What the exercise asks: Copy the records below in full, keeping each word as it is but omitting the pictures.

Provided records:
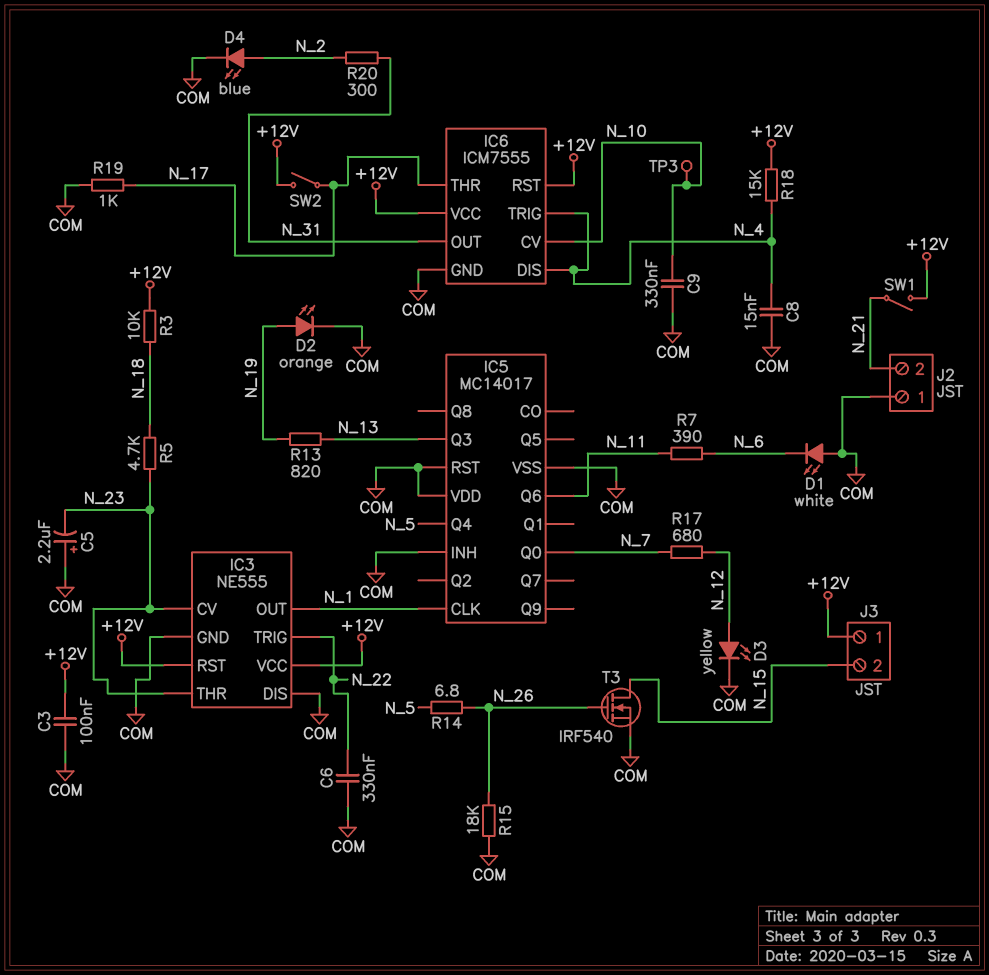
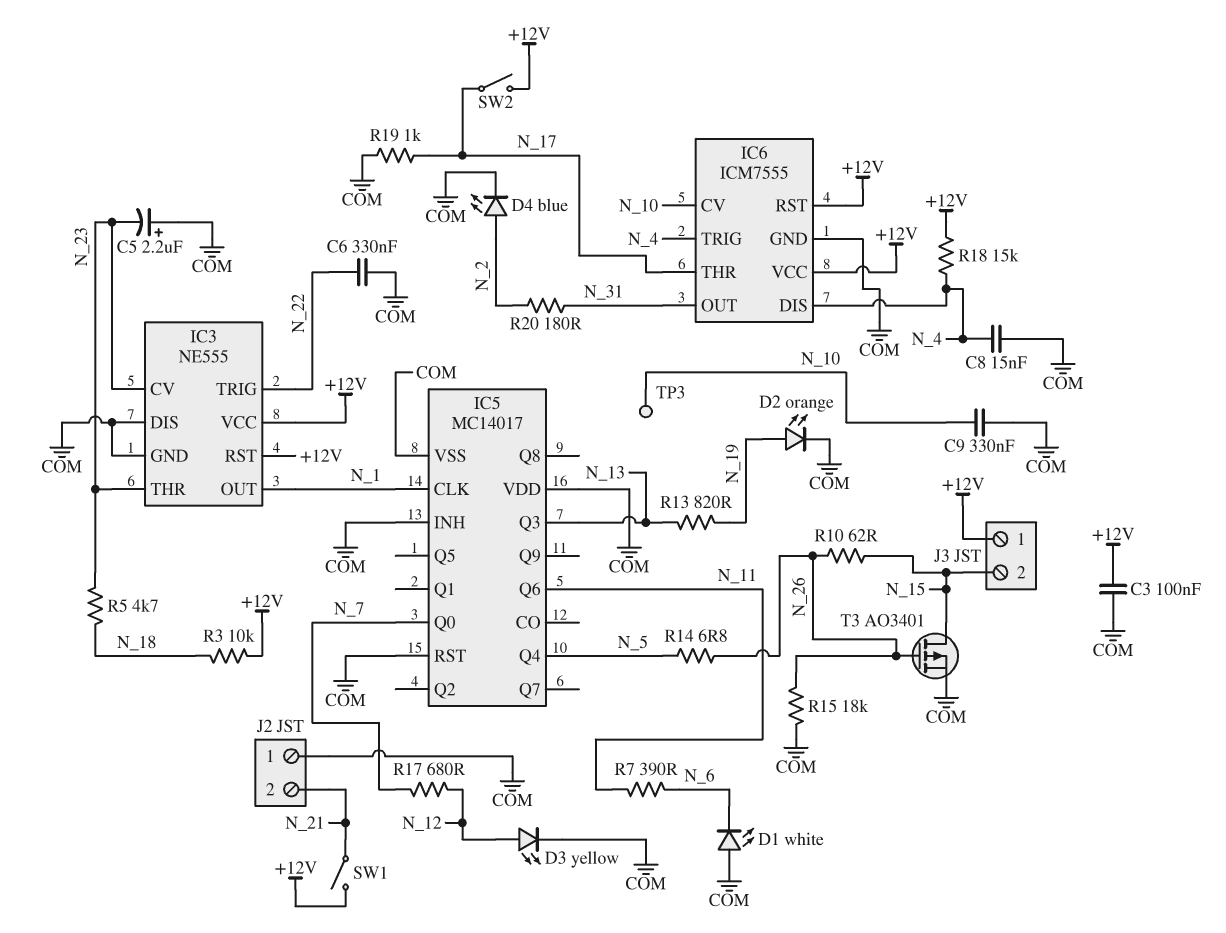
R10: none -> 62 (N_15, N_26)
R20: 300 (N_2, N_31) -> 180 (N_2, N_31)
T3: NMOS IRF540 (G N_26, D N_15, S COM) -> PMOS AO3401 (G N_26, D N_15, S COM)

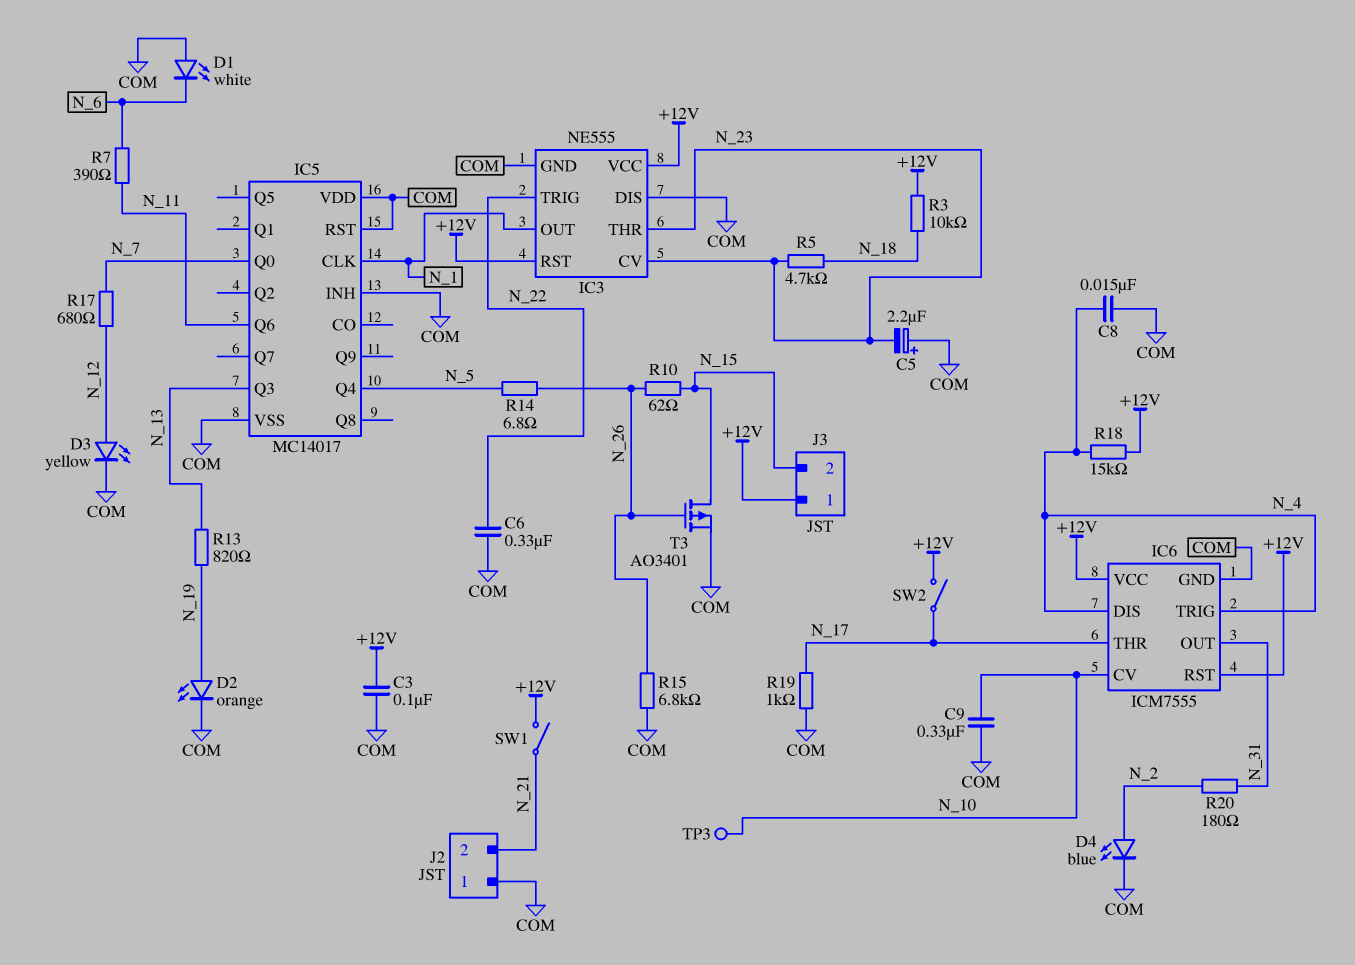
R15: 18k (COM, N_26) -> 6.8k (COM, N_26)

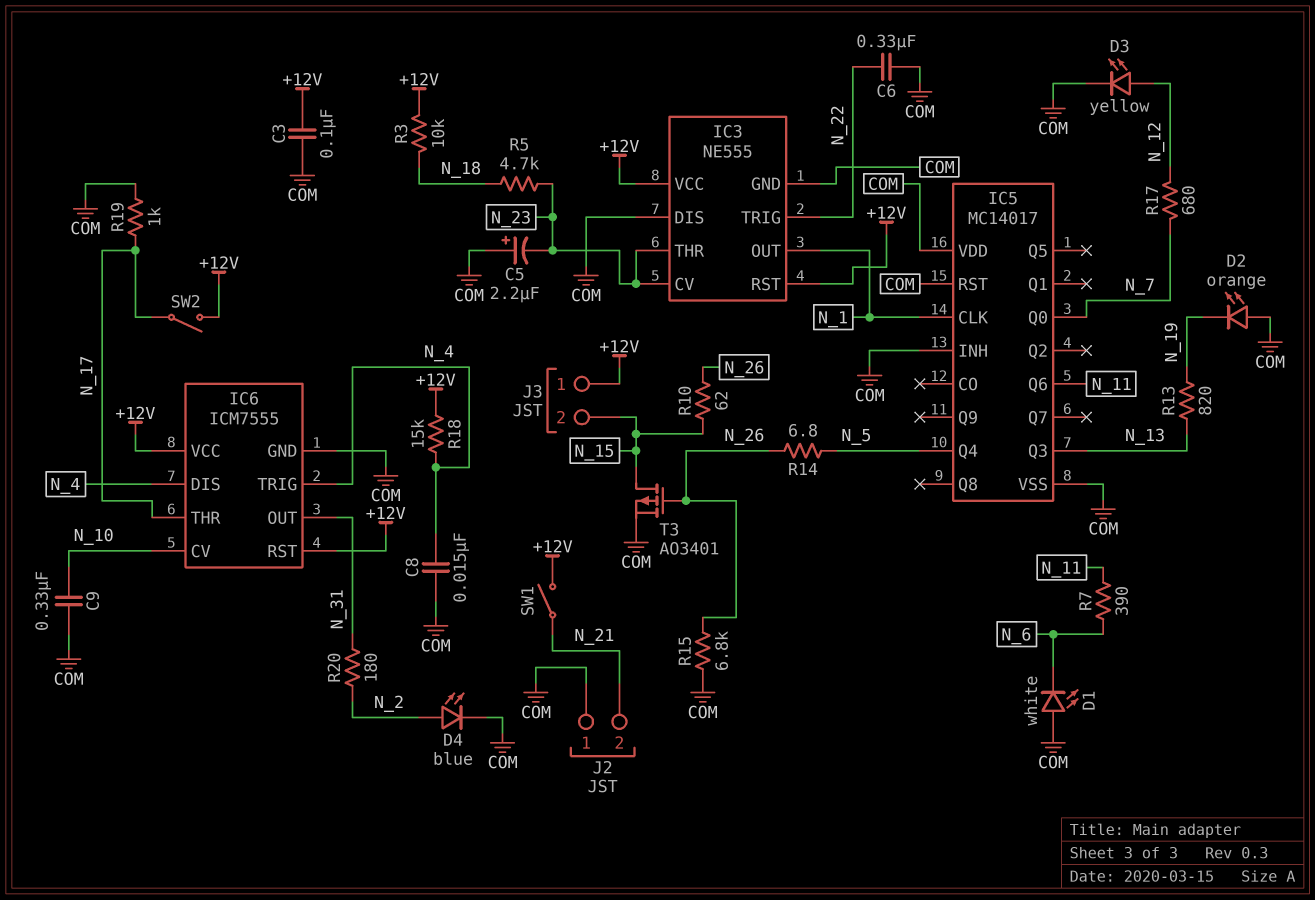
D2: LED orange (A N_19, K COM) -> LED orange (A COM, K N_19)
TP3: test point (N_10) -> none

Output for this task:
R10: none -> 62 (N_15, N_26)
R20: 300 (N_2, N_31) -> 180 (N_2, N_31)
T3: NMOS IRF540 (G N_26, D N_15, S COM) -> PMOS AO3401 (G N_26, D N_15, S COM)

R15: 18k (COM, N_26) -> 6.8k (COM, N_26)

D2: LED orange (A N_19, K COM) -> LED orange (A COM, K N_19)
TP3: test point (N_10) -> none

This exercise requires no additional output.